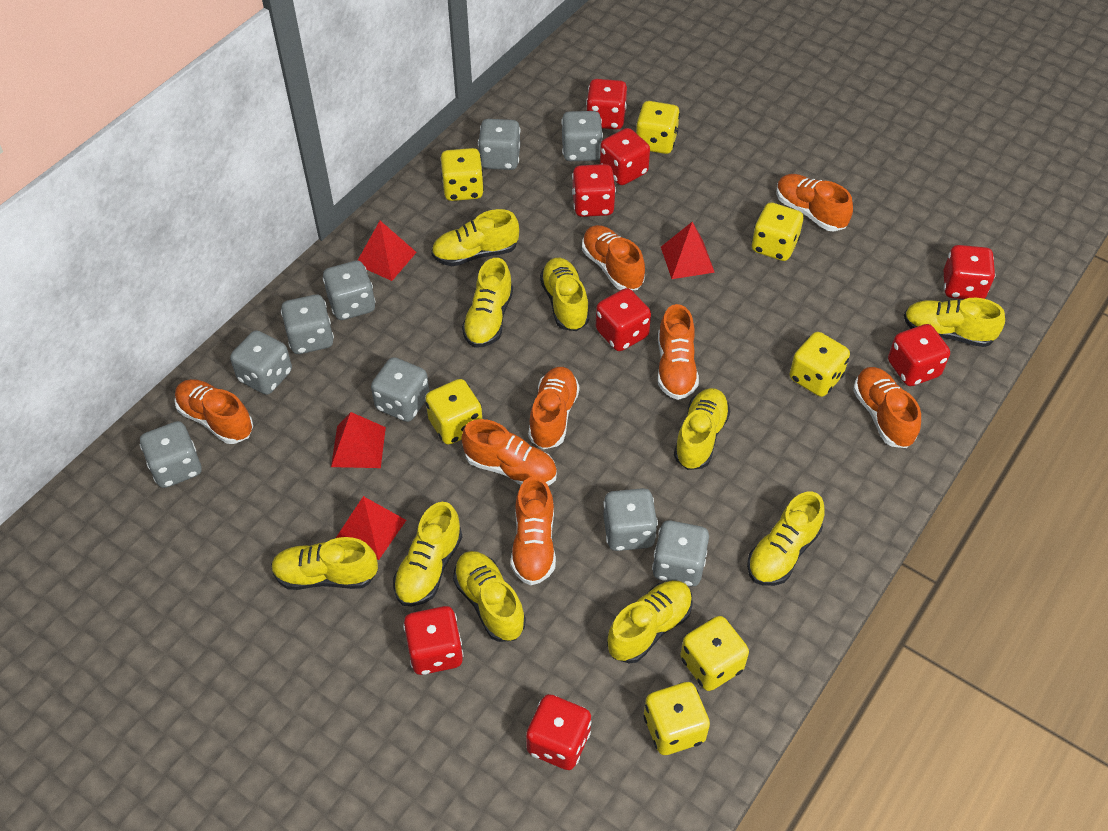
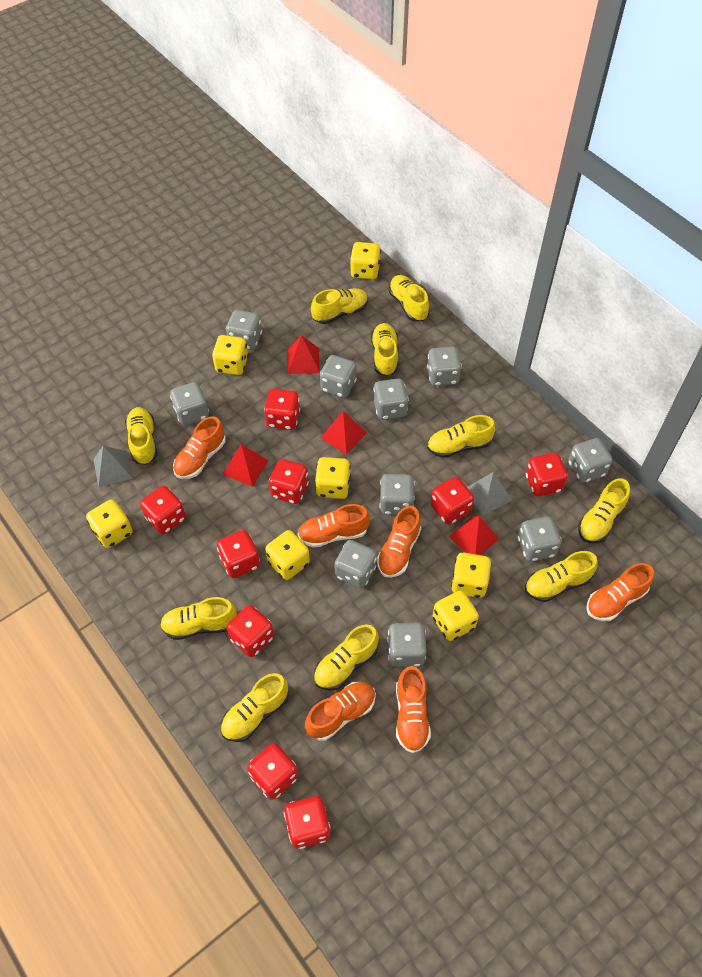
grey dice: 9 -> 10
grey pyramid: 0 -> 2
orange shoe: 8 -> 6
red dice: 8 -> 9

* * *

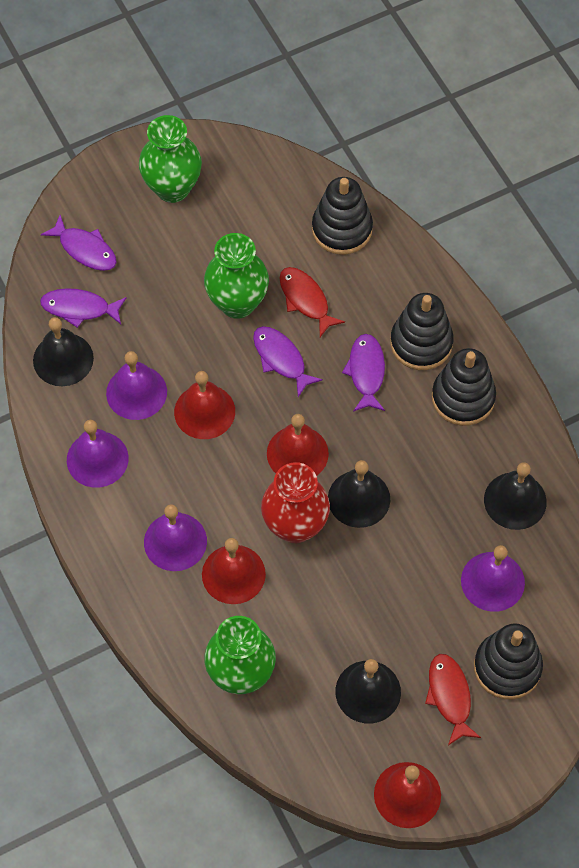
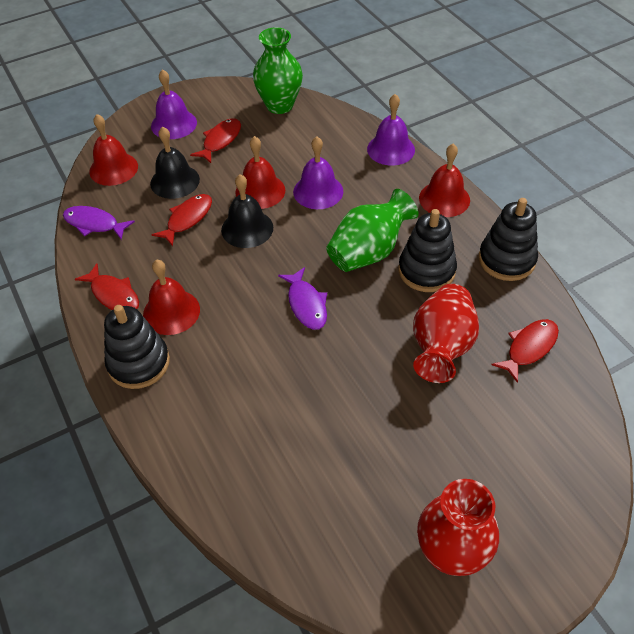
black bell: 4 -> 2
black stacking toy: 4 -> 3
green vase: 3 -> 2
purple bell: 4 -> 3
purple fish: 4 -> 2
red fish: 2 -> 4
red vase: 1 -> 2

* * *

- Exercise objective
Retype only the lines above between the line with "purple bell: 4 -> 3" and the line with "red vase: 1 -> 2", counting those two lines as well, and keep every character as it is.

- Result
purple bell: 4 -> 3
purple fish: 4 -> 2
red fish: 2 -> 4
red vase: 1 -> 2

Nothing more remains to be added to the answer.